(Exercise materials)
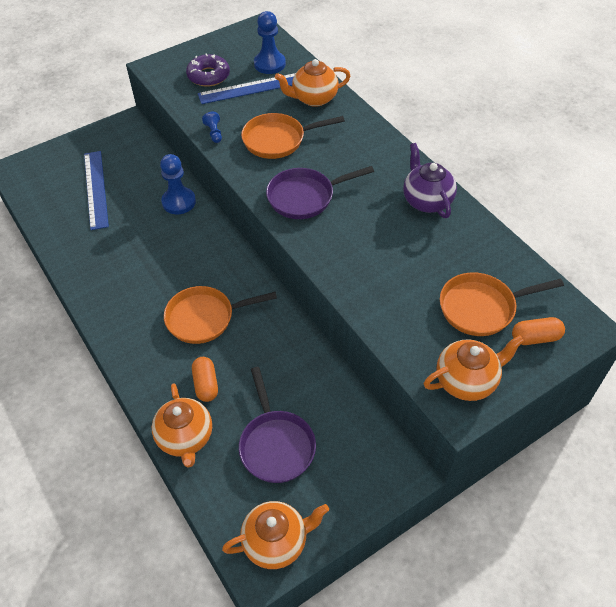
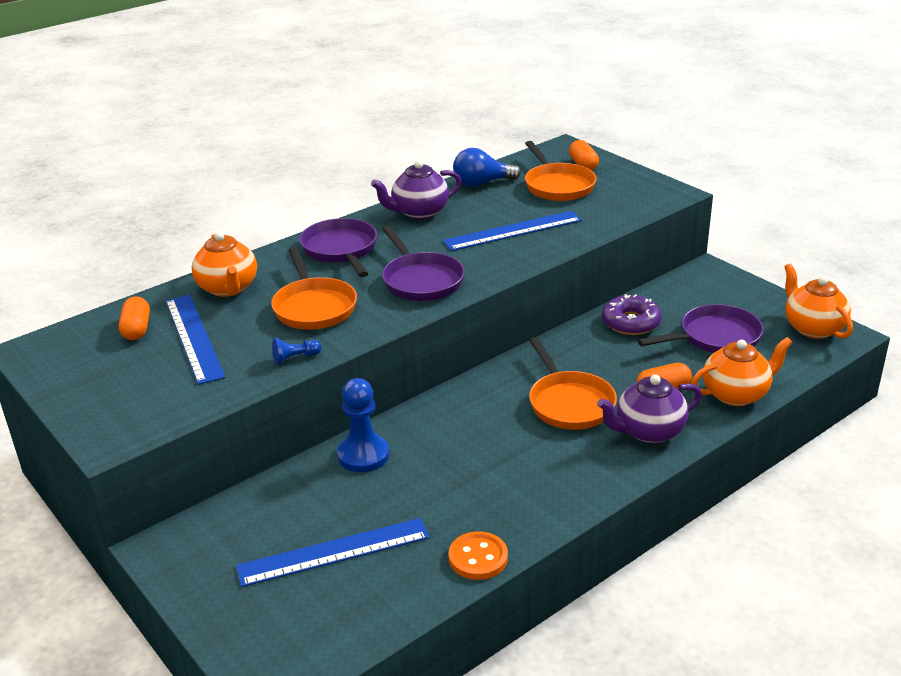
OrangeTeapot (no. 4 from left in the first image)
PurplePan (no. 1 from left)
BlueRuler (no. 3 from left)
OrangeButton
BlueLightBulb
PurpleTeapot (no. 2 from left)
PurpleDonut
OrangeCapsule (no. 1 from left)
(End Exercise materials)
(Exercise materials)
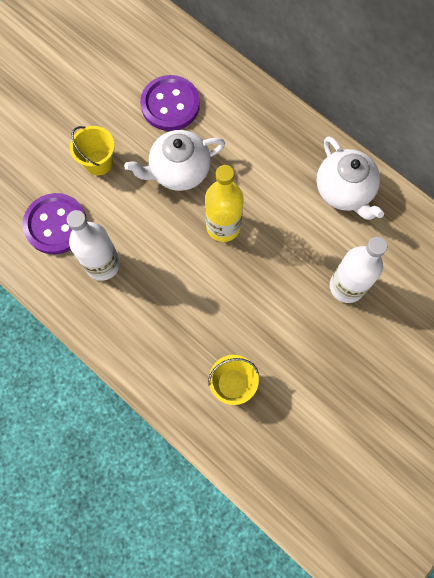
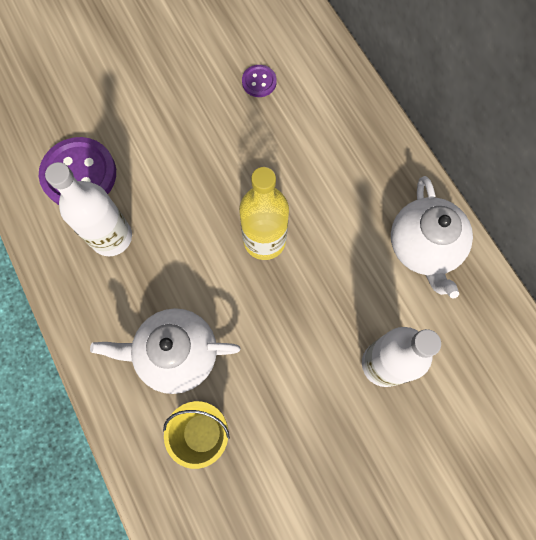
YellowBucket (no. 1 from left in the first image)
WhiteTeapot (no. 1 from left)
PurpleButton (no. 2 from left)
(End Exercise materials)
(Exercise materials)
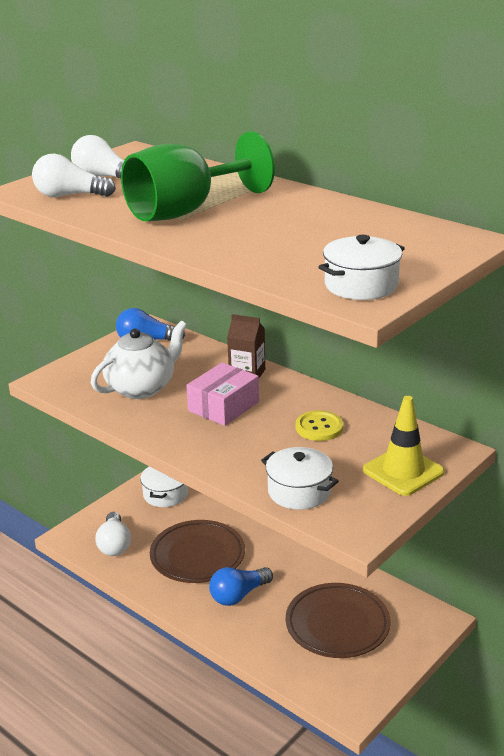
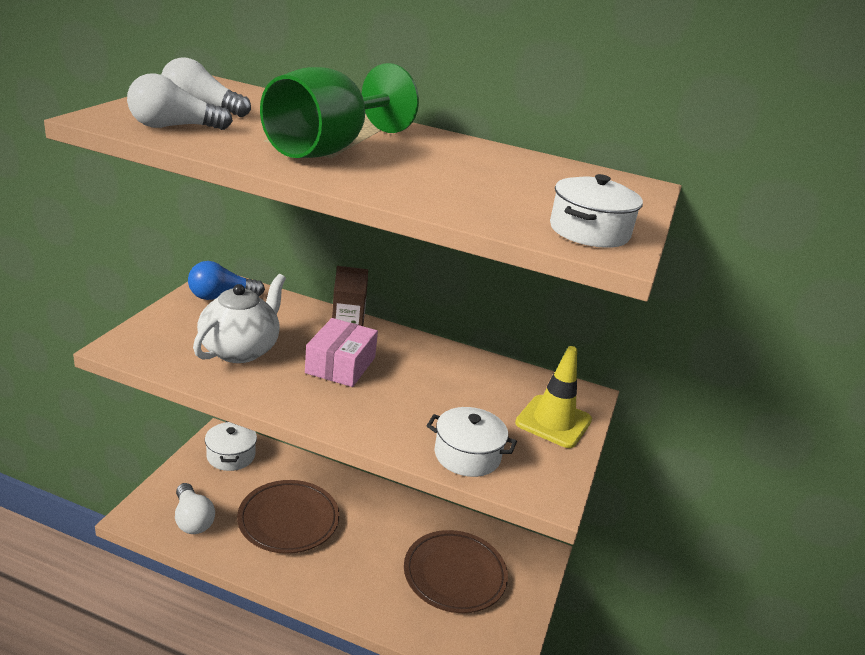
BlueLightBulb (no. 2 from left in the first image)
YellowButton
(End Exercise materials)
▶ [Exercise prompt]
Send back exactly the lines of the listing above starting at the one with "WhiteTeapot (no. 1 from left)" and ending at the one with "PurpleButton (no. 2 from left)", inclusive, and no others.

▶ [Solution below]
WhiteTeapot (no. 1 from left)
PurpleButton (no. 2 from left)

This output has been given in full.